> Required action
Would you restate each line of the data below word for word, without its pictures?

> Data extracts
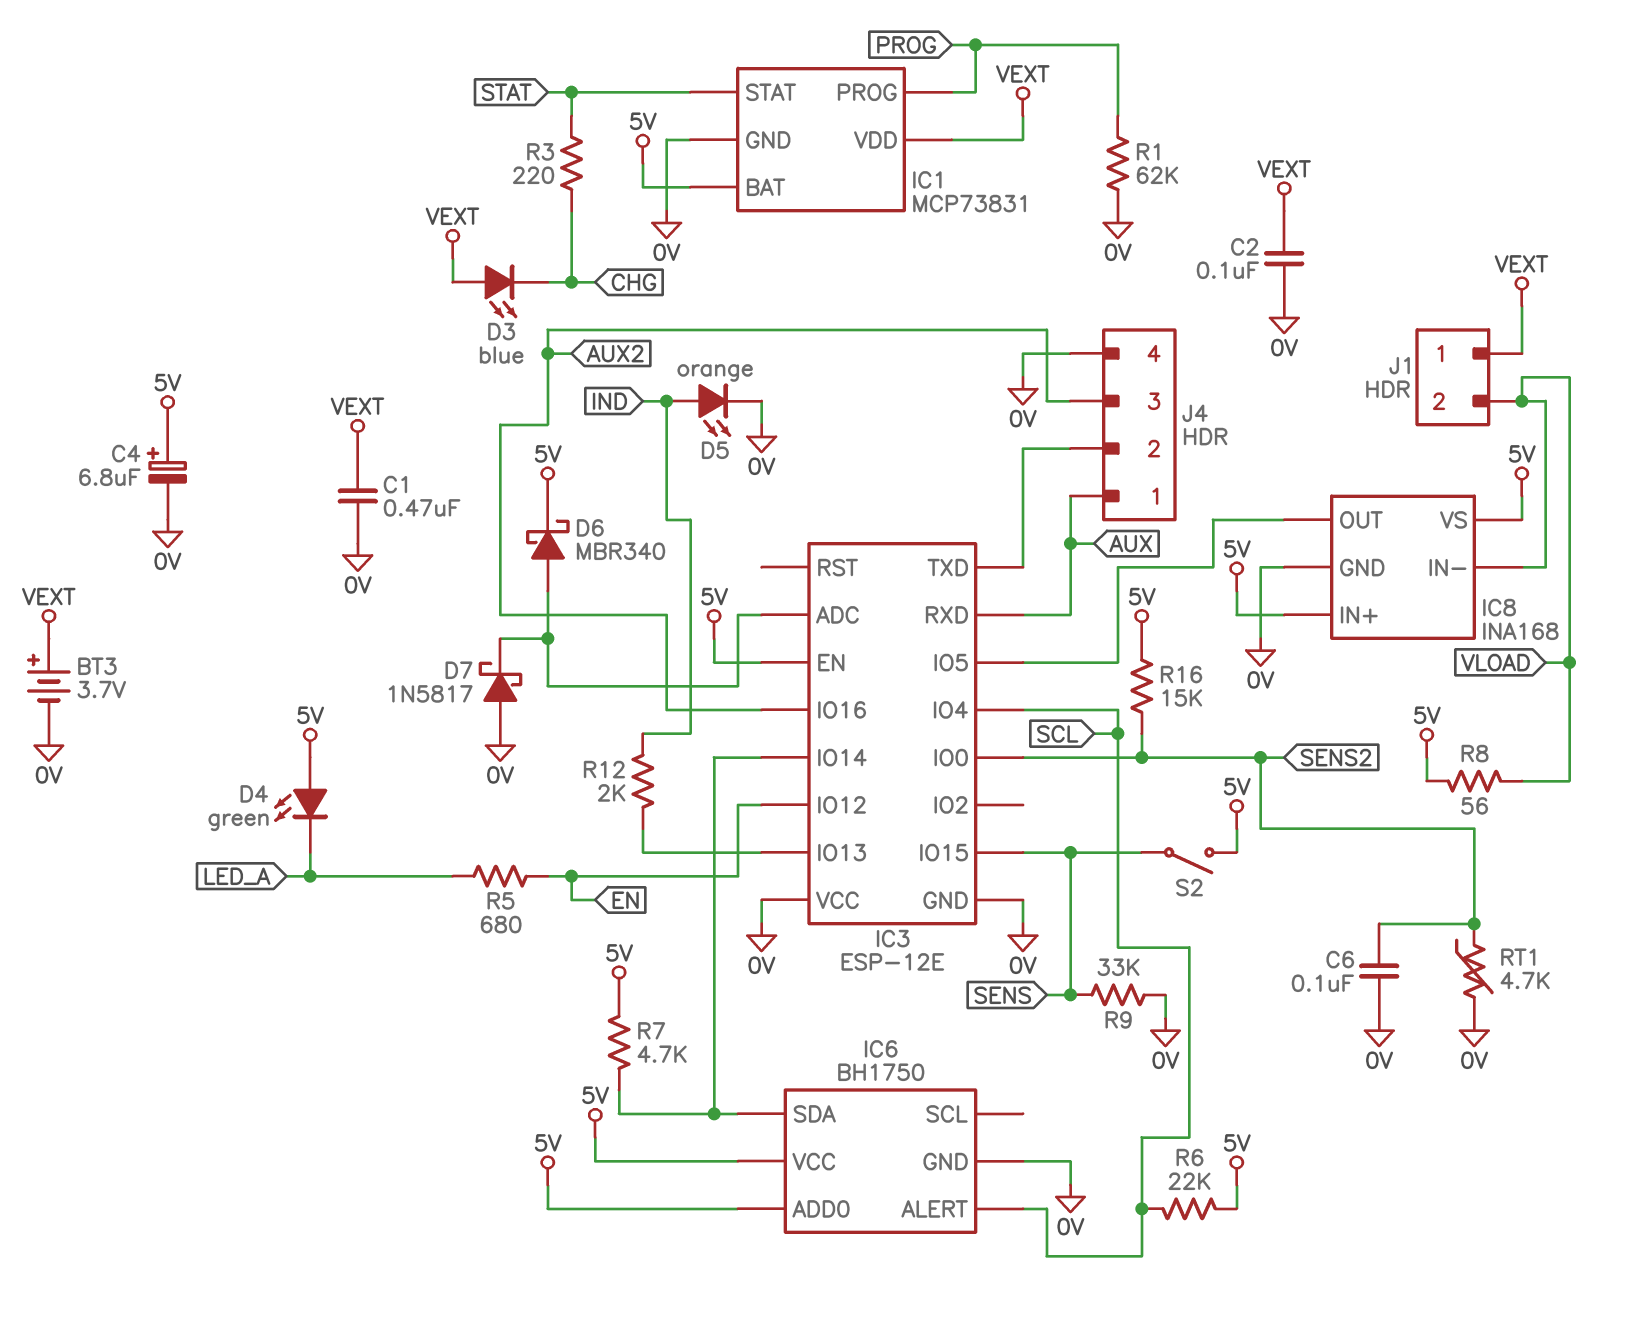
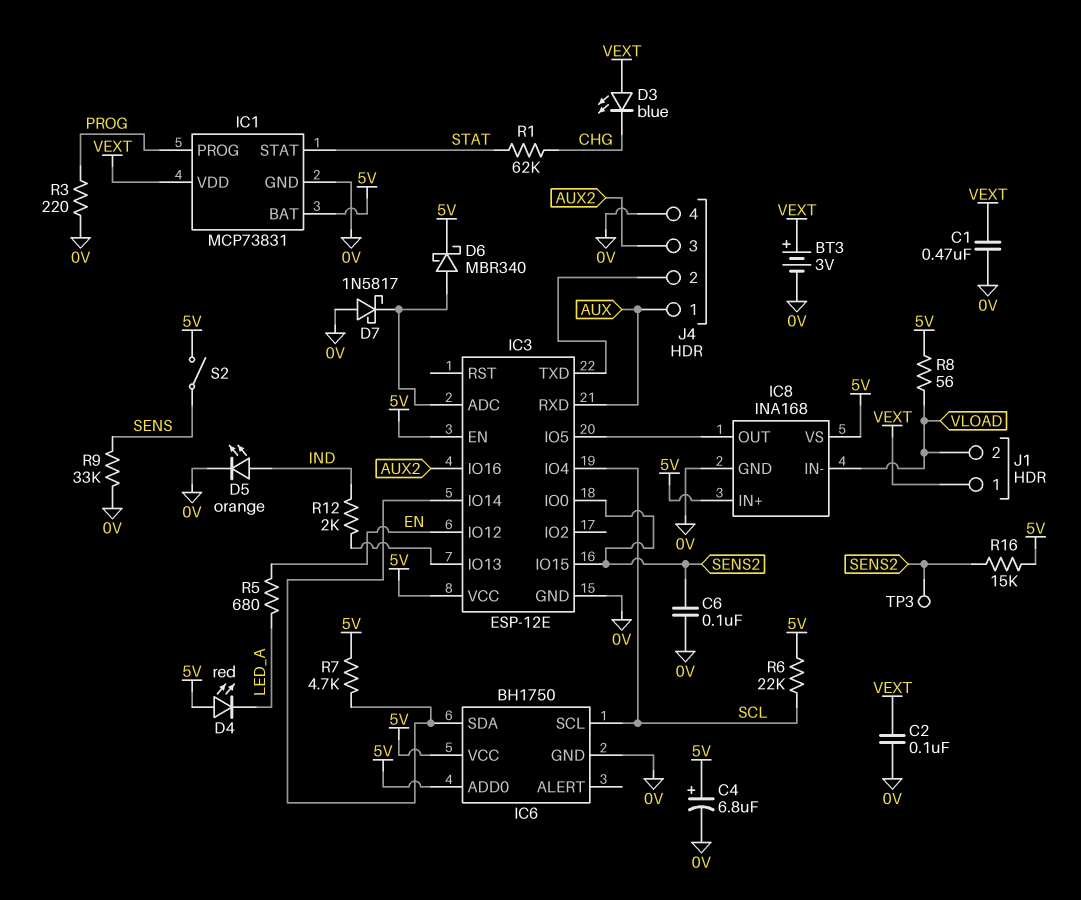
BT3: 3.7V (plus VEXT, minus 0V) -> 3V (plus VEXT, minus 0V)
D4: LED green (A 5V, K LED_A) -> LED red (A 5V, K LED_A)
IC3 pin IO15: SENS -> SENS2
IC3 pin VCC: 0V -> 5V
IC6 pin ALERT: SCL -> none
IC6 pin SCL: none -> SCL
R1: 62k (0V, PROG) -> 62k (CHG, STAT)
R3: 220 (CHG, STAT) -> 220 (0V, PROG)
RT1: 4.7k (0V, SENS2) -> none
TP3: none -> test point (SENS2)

> The completed task
BT3: 3.7V (plus VEXT, minus 0V) -> 3V (plus VEXT, minus 0V)
D4: LED green (A 5V, K LED_A) -> LED red (A 5V, K LED_A)
IC3 pin IO15: SENS -> SENS2
IC3 pin VCC: 0V -> 5V
IC6 pin ALERT: SCL -> none
IC6 pin SCL: none -> SCL
R1: 62k (0V, PROG) -> 62k (CHG, STAT)
R3: 220 (CHG, STAT) -> 220 (0V, PROG)
RT1: 4.7k (0V, SENS2) -> none
TP3: none -> test point (SENS2)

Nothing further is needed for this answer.